**SOURCE RECORDS**
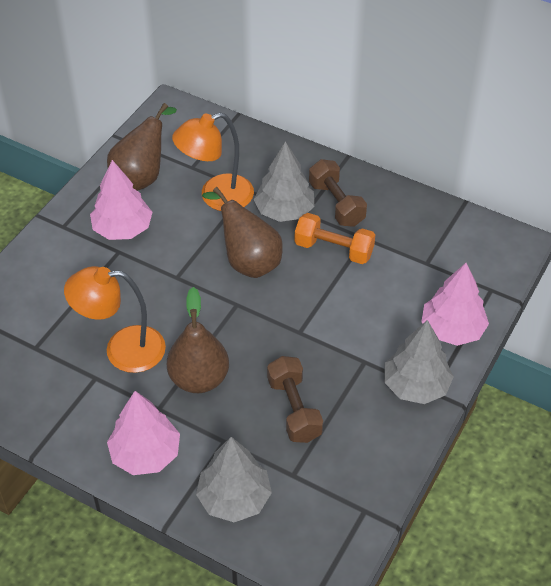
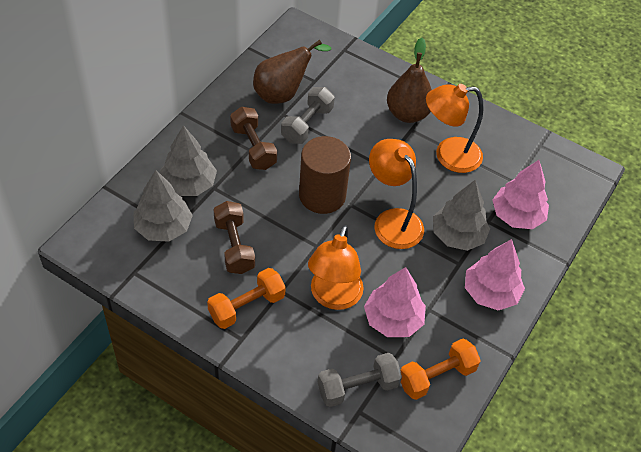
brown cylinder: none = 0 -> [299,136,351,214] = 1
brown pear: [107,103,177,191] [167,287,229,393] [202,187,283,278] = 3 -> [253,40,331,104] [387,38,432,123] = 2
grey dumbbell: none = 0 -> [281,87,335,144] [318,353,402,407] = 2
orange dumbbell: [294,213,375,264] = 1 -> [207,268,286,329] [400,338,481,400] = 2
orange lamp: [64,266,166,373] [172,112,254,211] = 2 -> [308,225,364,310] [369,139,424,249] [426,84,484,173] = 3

**WORK INSTRUCTIONS**
Reproduce exactly the final stretch of the listing, starting at the line that contains "orange dumbbell: [294,213,375,264]" and ending with the last line.

**TASK SOLUTION**
orange dumbbell: [294,213,375,264] = 1 -> [207,268,286,329] [400,338,481,400] = 2
orange lamp: [64,266,166,373] [172,112,254,211] = 2 -> [308,225,364,310] [369,139,424,249] [426,84,484,173] = 3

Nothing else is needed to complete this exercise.